→ Instructions to follow
An exact transcription of all the records is required, minus the images.

★ ★ ★ ★ ★ ★ ★

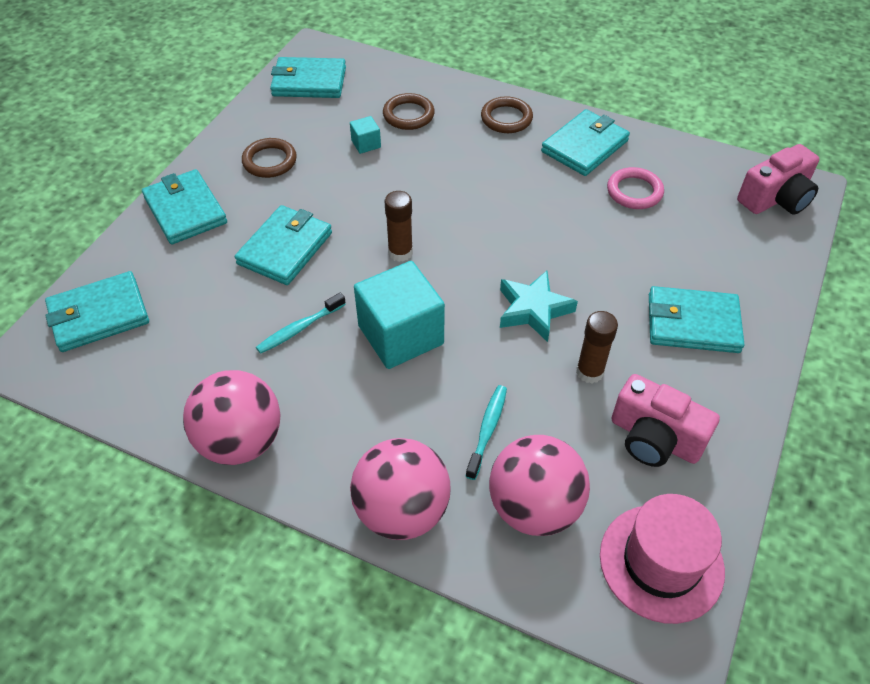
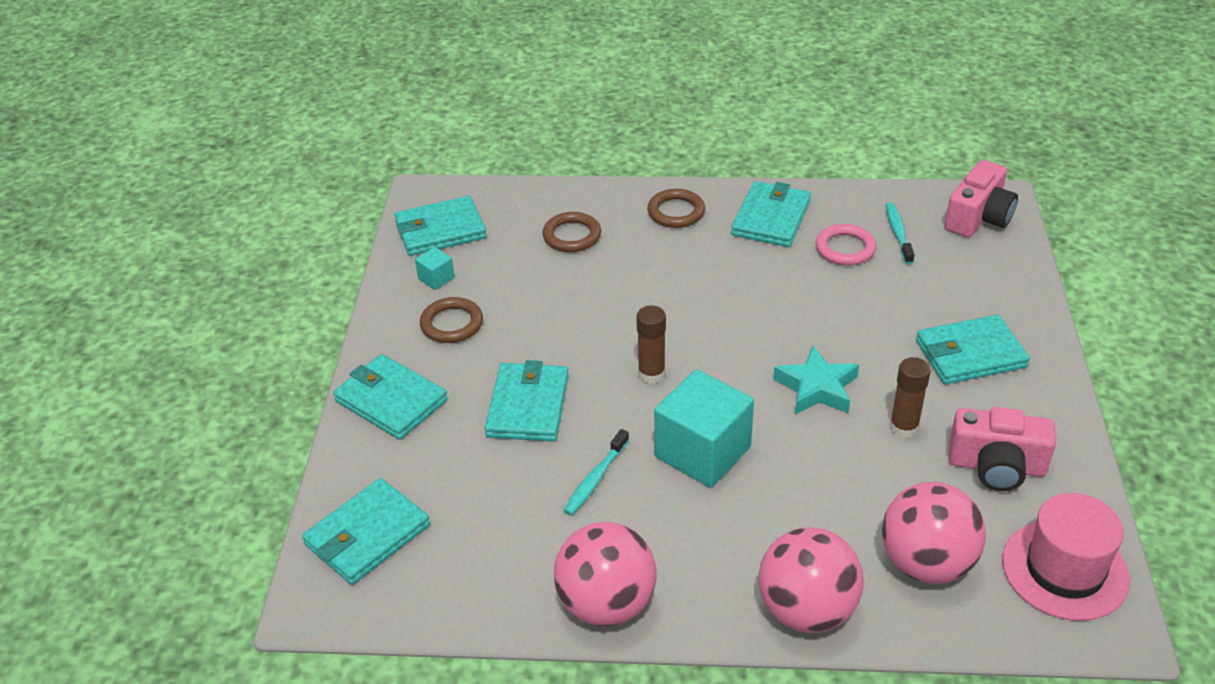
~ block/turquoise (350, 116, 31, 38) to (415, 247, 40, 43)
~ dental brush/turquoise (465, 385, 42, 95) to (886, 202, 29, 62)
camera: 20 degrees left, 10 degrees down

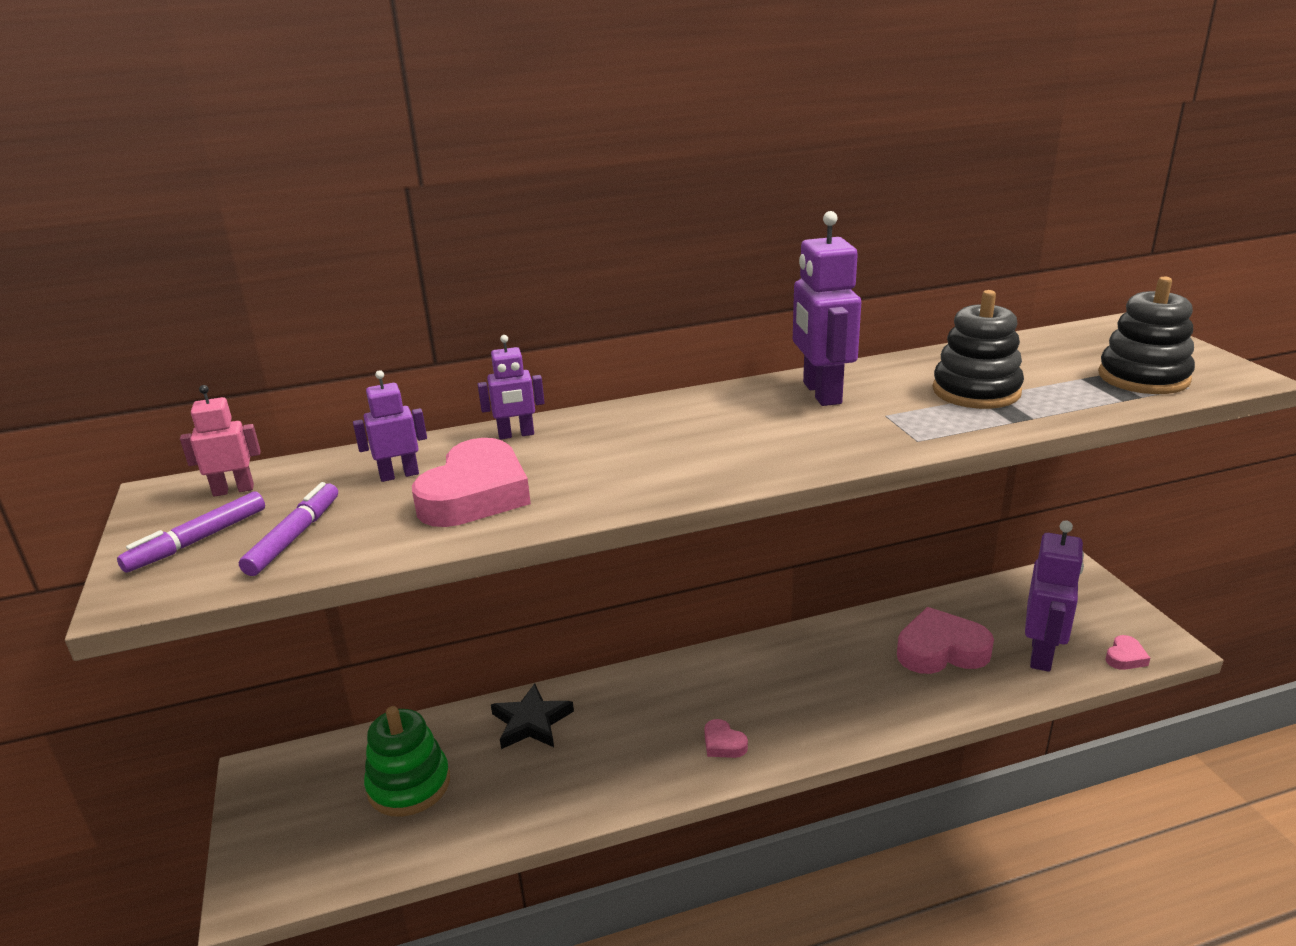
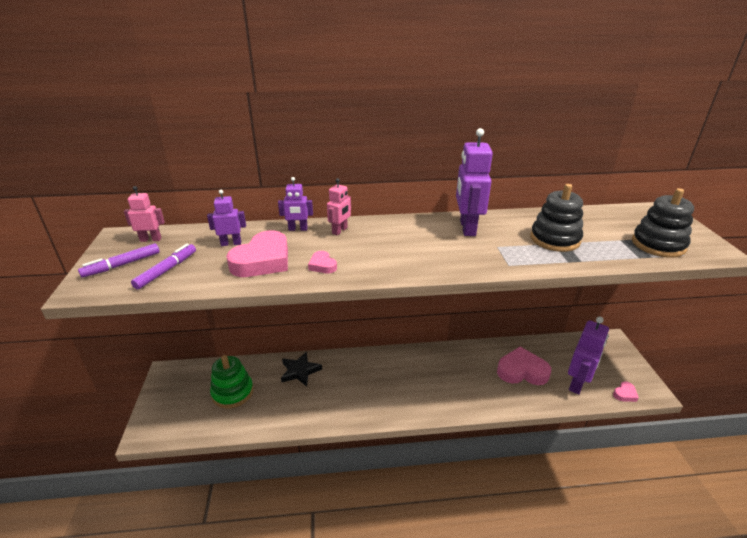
~ love heart/pink (705, 719, 43, 39) to (308, 251, 29, 22)
+ toy robot/pink (327, 178, 24, 57)
camera: 10 degrees right, 5 degrees up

★ ★ ★ ★ ★ ★ ★

→ Response box
~ block/turquoise (350, 116, 31, 38) to (415, 247, 40, 43)
~ dental brush/turquoise (465, 385, 42, 95) to (886, 202, 29, 62)
camera: 20 degrees left, 10 degrees down

~ love heart/pink (705, 719, 43, 39) to (308, 251, 29, 22)
+ toy robot/pink (327, 178, 24, 57)
camera: 10 degrees right, 5 degrees up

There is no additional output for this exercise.